[Entries taken from a collection]

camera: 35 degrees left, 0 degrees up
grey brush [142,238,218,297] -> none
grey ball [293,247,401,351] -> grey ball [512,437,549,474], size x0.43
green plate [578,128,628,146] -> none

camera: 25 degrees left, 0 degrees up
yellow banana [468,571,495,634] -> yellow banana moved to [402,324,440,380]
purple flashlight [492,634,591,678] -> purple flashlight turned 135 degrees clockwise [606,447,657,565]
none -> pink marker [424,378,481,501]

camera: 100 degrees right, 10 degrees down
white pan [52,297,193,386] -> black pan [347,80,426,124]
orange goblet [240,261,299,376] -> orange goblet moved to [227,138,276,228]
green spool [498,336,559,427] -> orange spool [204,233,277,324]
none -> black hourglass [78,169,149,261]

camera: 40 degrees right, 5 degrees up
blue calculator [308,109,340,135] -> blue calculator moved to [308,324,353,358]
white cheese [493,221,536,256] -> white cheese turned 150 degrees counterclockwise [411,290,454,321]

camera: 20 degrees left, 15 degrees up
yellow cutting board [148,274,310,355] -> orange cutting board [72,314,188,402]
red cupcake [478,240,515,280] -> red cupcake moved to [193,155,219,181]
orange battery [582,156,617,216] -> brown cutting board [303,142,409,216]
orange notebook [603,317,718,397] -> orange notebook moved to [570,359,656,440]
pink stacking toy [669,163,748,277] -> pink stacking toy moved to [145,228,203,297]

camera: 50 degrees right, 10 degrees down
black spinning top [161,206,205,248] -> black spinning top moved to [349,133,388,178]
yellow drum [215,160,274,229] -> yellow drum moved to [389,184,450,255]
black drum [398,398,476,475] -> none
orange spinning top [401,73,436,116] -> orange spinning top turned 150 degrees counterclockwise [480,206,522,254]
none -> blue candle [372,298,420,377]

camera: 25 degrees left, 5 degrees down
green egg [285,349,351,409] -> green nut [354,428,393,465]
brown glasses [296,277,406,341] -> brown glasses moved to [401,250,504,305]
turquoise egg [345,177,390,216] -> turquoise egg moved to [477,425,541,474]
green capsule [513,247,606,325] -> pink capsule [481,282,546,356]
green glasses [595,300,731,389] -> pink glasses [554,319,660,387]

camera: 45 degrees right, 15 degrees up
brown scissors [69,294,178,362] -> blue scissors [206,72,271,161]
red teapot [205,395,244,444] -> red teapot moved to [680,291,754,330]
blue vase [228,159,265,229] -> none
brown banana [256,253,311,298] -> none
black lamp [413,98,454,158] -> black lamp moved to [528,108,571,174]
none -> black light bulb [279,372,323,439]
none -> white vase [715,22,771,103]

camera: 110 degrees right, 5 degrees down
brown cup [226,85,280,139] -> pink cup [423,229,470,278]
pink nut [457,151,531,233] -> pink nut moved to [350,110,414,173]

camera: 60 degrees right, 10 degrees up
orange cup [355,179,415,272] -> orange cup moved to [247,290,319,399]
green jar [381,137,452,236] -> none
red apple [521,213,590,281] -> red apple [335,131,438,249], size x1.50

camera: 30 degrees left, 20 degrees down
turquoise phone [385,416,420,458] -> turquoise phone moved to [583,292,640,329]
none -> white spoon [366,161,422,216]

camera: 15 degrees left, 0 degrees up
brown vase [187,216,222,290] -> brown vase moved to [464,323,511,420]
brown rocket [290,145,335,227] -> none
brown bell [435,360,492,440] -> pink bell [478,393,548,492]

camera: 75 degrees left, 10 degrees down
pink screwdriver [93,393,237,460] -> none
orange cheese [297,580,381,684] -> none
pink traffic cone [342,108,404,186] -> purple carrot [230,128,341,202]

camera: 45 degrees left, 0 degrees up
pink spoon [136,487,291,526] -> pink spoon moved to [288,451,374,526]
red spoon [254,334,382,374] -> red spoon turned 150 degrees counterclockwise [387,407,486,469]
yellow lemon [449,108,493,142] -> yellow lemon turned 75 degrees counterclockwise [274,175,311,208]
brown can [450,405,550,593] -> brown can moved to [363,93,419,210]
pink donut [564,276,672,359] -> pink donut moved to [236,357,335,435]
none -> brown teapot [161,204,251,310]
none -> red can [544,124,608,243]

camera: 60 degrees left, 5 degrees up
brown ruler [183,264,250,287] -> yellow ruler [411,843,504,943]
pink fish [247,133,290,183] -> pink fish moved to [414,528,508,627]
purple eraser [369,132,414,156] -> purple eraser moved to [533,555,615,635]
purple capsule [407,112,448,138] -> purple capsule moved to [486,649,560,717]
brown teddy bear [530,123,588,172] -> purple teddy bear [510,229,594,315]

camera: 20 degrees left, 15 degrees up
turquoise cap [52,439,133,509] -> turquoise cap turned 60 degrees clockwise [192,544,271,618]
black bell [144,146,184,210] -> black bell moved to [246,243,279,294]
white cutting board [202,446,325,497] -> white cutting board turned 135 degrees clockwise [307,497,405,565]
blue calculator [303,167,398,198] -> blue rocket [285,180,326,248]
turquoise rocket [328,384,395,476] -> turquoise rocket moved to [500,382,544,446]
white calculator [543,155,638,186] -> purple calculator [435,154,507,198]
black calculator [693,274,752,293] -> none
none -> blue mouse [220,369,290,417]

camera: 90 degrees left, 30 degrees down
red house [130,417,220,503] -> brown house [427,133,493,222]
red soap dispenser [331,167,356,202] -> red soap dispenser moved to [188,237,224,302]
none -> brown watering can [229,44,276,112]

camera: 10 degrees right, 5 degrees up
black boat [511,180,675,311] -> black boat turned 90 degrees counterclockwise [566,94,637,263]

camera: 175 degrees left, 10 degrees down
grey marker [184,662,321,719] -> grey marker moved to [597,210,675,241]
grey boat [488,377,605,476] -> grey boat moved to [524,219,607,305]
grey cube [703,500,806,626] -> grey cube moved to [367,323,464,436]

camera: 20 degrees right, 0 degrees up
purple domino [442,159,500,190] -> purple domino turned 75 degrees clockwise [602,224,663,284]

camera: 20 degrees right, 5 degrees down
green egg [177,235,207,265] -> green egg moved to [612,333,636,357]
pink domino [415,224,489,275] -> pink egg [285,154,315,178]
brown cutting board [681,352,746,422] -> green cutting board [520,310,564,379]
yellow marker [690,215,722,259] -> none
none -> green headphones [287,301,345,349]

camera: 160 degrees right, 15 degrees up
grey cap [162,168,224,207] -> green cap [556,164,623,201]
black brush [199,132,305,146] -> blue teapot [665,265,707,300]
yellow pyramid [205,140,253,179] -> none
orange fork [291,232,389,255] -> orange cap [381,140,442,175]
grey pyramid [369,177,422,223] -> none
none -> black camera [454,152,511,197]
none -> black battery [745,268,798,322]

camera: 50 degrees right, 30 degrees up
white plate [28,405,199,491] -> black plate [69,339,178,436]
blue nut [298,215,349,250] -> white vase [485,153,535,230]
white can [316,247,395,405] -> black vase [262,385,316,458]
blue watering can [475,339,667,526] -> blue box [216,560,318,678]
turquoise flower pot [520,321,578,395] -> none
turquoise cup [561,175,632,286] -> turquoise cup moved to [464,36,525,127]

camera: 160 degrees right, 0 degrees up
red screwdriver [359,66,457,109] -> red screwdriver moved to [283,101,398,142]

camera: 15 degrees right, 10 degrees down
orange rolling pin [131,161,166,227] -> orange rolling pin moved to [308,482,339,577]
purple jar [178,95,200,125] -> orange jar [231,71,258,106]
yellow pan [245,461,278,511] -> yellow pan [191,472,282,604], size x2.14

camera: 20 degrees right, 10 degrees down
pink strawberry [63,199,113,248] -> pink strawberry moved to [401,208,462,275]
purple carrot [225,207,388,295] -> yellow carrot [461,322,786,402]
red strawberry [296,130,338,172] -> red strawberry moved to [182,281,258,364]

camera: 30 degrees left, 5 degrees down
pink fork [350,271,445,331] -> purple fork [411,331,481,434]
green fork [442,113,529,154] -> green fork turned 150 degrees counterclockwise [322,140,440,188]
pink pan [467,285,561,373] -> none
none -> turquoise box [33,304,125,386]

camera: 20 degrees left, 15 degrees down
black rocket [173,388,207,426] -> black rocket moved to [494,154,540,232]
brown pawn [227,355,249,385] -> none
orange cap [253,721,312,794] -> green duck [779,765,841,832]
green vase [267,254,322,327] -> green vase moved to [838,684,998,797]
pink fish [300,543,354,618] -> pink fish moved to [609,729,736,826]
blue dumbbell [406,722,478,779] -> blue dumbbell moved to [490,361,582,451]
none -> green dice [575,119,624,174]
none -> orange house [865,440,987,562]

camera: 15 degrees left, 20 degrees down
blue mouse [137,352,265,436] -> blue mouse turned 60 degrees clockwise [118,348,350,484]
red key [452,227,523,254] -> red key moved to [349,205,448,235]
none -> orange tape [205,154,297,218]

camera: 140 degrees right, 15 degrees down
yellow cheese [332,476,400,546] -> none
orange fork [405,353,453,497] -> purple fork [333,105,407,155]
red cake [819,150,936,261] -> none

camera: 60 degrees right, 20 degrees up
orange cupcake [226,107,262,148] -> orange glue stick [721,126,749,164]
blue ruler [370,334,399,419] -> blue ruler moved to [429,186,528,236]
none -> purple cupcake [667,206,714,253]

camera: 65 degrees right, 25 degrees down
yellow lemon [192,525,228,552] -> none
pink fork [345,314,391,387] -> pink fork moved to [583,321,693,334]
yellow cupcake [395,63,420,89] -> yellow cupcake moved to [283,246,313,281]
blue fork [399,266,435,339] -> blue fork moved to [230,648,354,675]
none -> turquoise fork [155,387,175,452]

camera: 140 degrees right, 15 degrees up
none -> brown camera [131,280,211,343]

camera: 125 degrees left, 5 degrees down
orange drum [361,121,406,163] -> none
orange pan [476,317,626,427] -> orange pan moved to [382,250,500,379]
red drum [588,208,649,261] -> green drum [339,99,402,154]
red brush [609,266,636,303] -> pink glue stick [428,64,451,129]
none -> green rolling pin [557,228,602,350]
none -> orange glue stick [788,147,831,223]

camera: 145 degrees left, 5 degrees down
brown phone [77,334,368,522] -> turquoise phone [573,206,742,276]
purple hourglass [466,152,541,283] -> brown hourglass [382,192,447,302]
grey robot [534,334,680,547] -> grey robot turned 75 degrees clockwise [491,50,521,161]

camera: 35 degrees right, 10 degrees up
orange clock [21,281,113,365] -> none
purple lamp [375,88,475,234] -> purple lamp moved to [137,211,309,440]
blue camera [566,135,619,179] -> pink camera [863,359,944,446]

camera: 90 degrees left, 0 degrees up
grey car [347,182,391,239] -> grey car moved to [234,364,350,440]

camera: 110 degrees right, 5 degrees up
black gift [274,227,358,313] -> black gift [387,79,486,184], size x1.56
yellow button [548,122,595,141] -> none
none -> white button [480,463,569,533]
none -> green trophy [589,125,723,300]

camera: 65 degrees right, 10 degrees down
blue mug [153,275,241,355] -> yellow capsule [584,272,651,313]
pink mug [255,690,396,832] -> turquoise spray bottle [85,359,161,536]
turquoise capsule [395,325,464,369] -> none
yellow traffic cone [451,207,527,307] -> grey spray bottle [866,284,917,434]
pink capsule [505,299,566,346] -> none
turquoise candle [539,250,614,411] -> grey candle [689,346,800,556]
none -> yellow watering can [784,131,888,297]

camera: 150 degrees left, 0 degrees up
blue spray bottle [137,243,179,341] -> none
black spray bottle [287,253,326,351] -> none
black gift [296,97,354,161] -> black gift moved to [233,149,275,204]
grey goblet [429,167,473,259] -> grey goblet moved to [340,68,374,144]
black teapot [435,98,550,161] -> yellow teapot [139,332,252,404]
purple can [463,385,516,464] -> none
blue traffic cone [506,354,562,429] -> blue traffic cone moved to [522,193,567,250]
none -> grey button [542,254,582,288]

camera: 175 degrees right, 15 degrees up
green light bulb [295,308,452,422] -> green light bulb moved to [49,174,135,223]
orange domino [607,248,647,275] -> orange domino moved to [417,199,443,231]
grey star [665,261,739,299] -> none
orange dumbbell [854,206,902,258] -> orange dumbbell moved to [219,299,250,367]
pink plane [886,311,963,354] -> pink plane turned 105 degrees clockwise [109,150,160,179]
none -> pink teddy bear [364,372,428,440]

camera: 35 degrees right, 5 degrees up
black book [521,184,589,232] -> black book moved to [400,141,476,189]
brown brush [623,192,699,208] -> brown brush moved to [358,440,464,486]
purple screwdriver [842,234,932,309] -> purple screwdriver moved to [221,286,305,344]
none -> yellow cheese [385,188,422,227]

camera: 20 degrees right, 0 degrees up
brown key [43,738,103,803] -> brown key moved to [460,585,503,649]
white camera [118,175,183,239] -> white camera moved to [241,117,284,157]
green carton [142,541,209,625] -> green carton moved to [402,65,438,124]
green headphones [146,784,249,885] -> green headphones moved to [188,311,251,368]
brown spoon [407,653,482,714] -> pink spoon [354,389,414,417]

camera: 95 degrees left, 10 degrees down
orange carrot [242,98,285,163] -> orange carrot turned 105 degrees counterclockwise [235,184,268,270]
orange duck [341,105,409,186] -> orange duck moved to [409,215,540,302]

_Exercise description_:
Scan the lines above for "camera: 20 degrees right, 10 degrees down" and for "blue fork [399,266,435,339]". Repeat exactly the line holding each of them and every line in between.

_Finished task_:
camera: 20 degrees right, 10 degrees down
pink strawberry [63,199,113,248] -> pink strawberry moved to [401,208,462,275]
purple carrot [225,207,388,295] -> yellow carrot [461,322,786,402]
red strawberry [296,130,338,172] -> red strawberry moved to [182,281,258,364]

camera: 30 degrees left, 5 degrees down
pink fork [350,271,445,331] -> purple fork [411,331,481,434]
green fork [442,113,529,154] -> green fork turned 150 degrees counterclockwise [322,140,440,188]
pink pan [467,285,561,373] -> none
none -> turquoise box [33,304,125,386]

camera: 20 degrees left, 15 degrees down
black rocket [173,388,207,426] -> black rocket moved to [494,154,540,232]
brown pawn [227,355,249,385] -> none
orange cap [253,721,312,794] -> green duck [779,765,841,832]
green vase [267,254,322,327] -> green vase moved to [838,684,998,797]
pink fish [300,543,354,618] -> pink fish moved to [609,729,736,826]
blue dumbbell [406,722,478,779] -> blue dumbbell moved to [490,361,582,451]
none -> green dice [575,119,624,174]
none -> orange house [865,440,987,562]

camera: 15 degrees left, 20 degrees down
blue mouse [137,352,265,436] -> blue mouse turned 60 degrees clockwise [118,348,350,484]
red key [452,227,523,254] -> red key moved to [349,205,448,235]
none -> orange tape [205,154,297,218]

camera: 140 degrees right, 15 degrees down
yellow cheese [332,476,400,546] -> none
orange fork [405,353,453,497] -> purple fork [333,105,407,155]
red cake [819,150,936,261] -> none

camera: 60 degrees right, 20 degrees up
orange cupcake [226,107,262,148] -> orange glue stick [721,126,749,164]
blue ruler [370,334,399,419] -> blue ruler moved to [429,186,528,236]
none -> purple cupcake [667,206,714,253]

camera: 65 degrees right, 25 degrees down
yellow lemon [192,525,228,552] -> none
pink fork [345,314,391,387] -> pink fork moved to [583,321,693,334]
yellow cupcake [395,63,420,89] -> yellow cupcake moved to [283,246,313,281]
blue fork [399,266,435,339] -> blue fork moved to [230,648,354,675]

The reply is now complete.